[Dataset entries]
________________________
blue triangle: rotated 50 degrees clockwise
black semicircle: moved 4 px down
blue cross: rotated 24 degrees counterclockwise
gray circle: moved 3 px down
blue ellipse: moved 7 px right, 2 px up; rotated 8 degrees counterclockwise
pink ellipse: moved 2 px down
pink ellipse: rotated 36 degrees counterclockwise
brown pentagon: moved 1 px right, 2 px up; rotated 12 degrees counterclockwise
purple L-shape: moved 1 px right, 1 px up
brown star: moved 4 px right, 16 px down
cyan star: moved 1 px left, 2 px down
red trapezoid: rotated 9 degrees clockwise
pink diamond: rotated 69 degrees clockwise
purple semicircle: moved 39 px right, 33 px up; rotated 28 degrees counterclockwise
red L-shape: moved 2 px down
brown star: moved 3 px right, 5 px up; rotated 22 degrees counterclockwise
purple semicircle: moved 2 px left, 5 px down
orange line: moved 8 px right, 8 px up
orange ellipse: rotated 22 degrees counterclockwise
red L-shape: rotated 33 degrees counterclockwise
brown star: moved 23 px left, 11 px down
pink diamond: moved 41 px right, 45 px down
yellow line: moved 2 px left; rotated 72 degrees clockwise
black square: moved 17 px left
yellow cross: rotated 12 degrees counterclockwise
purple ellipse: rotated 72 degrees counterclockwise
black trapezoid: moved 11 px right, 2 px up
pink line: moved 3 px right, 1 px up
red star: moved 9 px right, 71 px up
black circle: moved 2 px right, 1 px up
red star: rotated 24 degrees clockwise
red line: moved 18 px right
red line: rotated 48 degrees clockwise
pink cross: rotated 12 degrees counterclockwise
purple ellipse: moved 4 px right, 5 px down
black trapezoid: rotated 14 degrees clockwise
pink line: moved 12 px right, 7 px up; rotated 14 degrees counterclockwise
________________________
_Directions for this task:_
Update every line of the material by replacing "counterclockwise" with "anticlockwise". Leave everything else unchanged.

_Solution for this problem:_
blue triangle: rotated 50 degrees clockwise
black semicircle: moved 4 px down
blue cross: rotated 24 degrees anticlockwise
gray circle: moved 3 px down
blue ellipse: moved 7 px right, 2 px up; rotated 8 degrees anticlockwise
pink ellipse: moved 2 px down
pink ellipse: rotated 36 degrees anticlockwise
brown pentagon: moved 1 px right, 2 px up; rotated 12 degrees anticlockwise
purple L-shape: moved 1 px right, 1 px up
brown star: moved 4 px right, 16 px down
cyan star: moved 1 px left, 2 px down
red trapezoid: rotated 9 degrees clockwise
pink diamond: rotated 69 degrees clockwise
purple semicircle: moved 39 px right, 33 px up; rotated 28 degrees anticlockwise
red L-shape: moved 2 px down
brown star: moved 3 px right, 5 px up; rotated 22 degrees anticlockwise
purple semicircle: moved 2 px left, 5 px down
orange line: moved 8 px right, 8 px up
orange ellipse: rotated 22 degrees anticlockwise
red L-shape: rotated 33 degrees anticlockwise
brown star: moved 23 px left, 11 px down
pink diamond: moved 41 px right, 45 px down
yellow line: moved 2 px left; rotated 72 degrees clockwise
black square: moved 17 px left
yellow cross: rotated 12 degrees anticlockwise
purple ellipse: rotated 72 degrees anticlockwise
black trapezoid: moved 11 px right, 2 px up
pink line: moved 3 px right, 1 px up
red star: moved 9 px right, 71 px up
black circle: moved 2 px right, 1 px up
red star: rotated 24 degrees clockwise
red line: moved 18 px right
red line: rotated 48 degrees clockwise
pink cross: rotated 12 degrees anticlockwise
purple ellipse: moved 4 px right, 5 px down
black trapezoid: rotated 14 degrees clockwise
pink line: moved 12 px right, 7 px up; rotated 14 degrees anticlockwise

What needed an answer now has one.